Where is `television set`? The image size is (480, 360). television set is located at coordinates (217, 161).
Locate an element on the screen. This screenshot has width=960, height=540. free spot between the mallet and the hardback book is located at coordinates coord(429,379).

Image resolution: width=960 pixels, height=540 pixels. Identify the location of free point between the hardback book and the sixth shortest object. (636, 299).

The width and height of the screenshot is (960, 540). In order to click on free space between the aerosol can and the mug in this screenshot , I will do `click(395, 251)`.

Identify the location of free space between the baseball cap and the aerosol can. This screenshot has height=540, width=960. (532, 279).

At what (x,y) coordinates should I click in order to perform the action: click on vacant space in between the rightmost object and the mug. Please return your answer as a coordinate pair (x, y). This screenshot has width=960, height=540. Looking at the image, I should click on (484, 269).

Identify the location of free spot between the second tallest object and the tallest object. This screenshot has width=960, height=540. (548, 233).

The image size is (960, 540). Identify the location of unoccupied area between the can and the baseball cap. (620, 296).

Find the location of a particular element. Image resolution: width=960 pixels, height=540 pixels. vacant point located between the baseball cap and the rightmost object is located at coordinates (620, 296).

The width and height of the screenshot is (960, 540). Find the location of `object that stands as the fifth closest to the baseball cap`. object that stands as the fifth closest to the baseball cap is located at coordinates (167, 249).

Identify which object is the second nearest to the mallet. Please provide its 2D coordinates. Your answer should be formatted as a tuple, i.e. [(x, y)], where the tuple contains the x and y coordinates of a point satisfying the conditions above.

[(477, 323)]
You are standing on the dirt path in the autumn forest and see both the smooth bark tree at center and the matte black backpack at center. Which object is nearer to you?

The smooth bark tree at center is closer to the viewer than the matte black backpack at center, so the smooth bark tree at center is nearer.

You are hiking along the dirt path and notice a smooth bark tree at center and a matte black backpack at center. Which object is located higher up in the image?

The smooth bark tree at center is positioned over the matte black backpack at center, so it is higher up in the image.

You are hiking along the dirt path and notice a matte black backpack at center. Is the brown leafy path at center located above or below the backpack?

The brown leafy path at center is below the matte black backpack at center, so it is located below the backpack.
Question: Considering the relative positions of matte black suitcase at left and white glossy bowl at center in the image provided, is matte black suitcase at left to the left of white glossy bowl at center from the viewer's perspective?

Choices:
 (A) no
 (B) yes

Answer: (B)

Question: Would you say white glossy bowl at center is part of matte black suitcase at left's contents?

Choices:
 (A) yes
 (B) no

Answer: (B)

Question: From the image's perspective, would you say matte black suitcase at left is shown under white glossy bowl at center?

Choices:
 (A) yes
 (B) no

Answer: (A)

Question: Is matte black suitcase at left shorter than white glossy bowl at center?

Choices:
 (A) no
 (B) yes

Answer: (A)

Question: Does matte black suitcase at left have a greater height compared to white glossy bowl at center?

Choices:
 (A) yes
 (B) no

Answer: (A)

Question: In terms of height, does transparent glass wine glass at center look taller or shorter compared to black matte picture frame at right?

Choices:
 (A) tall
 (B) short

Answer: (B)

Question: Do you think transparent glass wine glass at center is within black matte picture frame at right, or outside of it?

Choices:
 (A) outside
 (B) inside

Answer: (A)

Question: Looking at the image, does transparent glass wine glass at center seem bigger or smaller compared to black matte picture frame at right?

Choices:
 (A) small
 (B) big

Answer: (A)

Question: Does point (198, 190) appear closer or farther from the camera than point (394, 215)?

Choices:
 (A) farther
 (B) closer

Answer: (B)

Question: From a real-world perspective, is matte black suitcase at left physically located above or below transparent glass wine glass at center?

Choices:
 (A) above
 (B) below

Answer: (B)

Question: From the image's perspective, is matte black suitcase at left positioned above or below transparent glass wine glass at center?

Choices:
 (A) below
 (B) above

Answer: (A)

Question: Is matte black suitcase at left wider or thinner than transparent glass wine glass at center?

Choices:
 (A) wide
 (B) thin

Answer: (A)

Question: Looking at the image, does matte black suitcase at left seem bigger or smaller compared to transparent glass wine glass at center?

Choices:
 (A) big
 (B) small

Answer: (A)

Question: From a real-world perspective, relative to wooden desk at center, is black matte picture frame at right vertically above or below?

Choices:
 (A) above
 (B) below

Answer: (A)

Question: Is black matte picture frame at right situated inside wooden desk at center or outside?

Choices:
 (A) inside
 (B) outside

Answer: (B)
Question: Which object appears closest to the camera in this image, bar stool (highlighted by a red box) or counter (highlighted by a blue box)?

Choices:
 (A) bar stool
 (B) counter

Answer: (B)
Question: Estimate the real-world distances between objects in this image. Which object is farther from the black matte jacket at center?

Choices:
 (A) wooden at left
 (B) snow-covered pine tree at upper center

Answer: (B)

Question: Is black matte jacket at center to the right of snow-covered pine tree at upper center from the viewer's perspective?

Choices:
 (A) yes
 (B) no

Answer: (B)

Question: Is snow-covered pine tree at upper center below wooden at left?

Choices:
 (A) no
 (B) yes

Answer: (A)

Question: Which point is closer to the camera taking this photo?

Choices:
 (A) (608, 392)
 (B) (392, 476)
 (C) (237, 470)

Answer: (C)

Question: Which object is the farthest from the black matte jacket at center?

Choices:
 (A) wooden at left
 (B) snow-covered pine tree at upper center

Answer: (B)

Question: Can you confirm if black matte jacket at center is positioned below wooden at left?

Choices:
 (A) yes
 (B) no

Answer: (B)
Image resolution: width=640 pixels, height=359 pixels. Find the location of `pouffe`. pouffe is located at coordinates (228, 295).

▶ **WORK ORDER**: Pull out every line of the items above that contains the string "higher", matching case exactly.

▶ **FINISHED TASK**:
You are hiking along the dirt path and notice a smooth bark tree at center and a matte black backpack at center. Which object is located higher up in the image?
The smooth bark tree at center is positioned over the matte black backpack at center, so it is higher up in the image.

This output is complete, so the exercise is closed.